AIM OF THE TASK: From the line containing "was: green star" down to the line containing "now: pink star" in the records below, reproduce every line exactly, ends included, and omit all others.

RECORDS SHOWN:
--- START ---
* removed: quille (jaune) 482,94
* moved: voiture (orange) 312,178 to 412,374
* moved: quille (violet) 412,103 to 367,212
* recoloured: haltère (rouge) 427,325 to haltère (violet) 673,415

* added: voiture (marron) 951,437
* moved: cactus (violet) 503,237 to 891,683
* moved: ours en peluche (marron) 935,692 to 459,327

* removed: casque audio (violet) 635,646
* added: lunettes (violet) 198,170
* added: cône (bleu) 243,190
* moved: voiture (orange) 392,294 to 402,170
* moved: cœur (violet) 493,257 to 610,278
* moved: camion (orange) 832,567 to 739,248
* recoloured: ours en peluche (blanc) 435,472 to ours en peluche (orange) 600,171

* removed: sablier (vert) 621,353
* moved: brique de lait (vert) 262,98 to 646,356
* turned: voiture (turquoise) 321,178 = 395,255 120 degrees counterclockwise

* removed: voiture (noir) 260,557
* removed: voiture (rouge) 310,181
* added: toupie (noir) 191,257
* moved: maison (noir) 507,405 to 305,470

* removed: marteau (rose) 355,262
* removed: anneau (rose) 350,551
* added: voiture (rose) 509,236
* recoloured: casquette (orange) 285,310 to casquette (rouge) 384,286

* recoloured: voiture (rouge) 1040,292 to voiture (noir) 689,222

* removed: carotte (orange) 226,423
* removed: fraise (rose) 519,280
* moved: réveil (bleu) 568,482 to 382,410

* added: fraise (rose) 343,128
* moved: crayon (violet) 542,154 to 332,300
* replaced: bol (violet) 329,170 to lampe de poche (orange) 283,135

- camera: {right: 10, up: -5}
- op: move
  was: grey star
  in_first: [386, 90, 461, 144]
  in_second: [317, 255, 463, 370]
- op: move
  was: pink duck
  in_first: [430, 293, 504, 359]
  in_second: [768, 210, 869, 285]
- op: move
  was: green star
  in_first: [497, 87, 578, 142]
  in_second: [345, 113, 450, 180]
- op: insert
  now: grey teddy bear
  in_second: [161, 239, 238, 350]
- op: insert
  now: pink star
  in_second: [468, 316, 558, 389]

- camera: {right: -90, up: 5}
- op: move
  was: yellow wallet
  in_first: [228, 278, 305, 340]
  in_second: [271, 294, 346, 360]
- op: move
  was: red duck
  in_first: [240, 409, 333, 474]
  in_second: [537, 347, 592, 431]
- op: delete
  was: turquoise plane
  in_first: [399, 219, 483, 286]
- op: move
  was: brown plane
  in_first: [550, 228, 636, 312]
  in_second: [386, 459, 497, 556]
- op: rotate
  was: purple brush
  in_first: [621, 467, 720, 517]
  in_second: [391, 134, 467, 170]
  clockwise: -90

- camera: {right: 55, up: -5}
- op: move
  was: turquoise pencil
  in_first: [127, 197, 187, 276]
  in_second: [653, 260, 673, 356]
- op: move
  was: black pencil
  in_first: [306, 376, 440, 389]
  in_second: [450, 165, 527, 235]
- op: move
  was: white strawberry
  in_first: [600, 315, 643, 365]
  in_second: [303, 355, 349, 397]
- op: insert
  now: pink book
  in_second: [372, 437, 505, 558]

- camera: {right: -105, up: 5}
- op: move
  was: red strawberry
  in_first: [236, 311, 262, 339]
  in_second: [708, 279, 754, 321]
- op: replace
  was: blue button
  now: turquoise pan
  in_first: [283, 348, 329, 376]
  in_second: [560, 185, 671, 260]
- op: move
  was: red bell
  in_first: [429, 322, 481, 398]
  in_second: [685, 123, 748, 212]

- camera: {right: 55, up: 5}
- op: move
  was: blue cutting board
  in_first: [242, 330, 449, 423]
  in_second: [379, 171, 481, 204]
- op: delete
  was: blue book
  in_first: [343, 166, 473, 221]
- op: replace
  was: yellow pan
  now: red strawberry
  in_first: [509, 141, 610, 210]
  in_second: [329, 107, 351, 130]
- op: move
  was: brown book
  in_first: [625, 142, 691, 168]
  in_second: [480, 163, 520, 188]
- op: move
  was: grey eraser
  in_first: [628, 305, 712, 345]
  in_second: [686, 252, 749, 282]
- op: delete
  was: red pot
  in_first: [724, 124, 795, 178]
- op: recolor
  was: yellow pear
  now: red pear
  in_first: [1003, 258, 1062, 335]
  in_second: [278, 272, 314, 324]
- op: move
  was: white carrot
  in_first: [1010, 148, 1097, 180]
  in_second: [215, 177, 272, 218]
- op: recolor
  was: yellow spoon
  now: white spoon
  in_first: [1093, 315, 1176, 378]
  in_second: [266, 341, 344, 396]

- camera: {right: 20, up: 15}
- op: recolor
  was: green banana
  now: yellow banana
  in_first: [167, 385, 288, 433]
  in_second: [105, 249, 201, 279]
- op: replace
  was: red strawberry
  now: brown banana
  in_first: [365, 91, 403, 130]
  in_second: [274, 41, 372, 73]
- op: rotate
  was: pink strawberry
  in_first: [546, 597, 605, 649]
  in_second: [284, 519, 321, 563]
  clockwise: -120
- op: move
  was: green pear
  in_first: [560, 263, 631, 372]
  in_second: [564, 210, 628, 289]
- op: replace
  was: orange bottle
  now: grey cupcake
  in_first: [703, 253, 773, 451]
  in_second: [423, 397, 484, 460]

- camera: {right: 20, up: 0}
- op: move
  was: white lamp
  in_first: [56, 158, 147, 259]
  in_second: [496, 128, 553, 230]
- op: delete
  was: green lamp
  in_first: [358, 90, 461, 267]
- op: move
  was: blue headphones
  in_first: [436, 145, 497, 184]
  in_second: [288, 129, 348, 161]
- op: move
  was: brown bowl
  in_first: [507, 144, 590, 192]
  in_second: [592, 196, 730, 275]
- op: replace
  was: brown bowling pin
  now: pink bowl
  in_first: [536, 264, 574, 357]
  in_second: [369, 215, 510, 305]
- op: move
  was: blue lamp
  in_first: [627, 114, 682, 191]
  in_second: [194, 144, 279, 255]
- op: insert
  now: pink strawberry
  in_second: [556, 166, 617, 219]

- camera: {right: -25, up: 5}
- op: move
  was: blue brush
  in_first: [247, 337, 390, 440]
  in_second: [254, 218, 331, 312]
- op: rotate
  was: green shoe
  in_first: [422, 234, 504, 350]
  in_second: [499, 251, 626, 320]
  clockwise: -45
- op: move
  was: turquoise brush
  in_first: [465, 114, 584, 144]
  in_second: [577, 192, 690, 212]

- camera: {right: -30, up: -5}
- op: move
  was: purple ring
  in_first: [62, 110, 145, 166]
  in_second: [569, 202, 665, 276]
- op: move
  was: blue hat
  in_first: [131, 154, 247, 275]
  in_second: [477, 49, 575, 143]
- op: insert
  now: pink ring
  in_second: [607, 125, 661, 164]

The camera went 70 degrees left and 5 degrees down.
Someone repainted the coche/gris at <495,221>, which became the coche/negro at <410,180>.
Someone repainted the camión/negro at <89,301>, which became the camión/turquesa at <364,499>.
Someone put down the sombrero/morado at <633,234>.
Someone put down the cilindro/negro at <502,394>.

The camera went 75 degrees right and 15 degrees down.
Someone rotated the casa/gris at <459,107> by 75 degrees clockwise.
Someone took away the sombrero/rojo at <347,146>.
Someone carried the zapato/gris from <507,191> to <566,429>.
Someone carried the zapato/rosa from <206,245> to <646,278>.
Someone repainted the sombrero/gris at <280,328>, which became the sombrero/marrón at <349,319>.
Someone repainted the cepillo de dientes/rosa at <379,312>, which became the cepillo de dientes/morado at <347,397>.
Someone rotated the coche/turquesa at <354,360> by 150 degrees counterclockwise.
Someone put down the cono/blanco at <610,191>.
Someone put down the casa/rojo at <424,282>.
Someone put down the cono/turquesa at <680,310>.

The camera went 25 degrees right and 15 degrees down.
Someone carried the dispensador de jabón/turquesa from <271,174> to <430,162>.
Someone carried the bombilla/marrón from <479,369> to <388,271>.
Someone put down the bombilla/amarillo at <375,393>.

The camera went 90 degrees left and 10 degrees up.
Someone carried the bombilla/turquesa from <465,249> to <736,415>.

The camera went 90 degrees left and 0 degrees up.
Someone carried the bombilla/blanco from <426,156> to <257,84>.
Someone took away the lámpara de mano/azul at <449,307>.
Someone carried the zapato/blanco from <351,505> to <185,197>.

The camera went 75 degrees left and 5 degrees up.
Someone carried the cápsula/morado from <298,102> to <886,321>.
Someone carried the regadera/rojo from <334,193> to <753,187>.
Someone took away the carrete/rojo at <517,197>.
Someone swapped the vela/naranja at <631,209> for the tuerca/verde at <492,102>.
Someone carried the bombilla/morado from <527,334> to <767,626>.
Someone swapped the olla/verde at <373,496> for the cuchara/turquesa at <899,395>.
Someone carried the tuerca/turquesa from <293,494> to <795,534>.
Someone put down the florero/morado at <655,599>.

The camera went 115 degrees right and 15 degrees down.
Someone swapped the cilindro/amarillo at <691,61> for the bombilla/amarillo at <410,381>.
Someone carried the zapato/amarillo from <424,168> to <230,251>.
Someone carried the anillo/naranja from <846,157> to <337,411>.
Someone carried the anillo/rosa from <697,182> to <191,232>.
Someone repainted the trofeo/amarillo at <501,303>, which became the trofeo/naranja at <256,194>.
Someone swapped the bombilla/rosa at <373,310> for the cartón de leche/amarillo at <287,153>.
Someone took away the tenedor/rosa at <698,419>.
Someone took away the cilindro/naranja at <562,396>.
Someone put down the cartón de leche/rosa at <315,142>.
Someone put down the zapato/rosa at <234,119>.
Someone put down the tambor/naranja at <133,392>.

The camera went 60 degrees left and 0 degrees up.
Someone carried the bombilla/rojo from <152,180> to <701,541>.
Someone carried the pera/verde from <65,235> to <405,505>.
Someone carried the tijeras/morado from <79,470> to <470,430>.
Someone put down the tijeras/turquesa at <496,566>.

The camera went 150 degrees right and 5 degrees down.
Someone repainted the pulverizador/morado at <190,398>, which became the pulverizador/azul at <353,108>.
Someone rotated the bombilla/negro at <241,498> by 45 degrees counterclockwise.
--- END ---
EXERCISE RESPONSE:
  was: green star
  in_first: [497, 87, 578, 142]
  in_second: [345, 113, 450, 180]
- op: insert
  now: grey teddy bear
  in_second: [161, 239, 238, 350]
- op: insert
  now: pink star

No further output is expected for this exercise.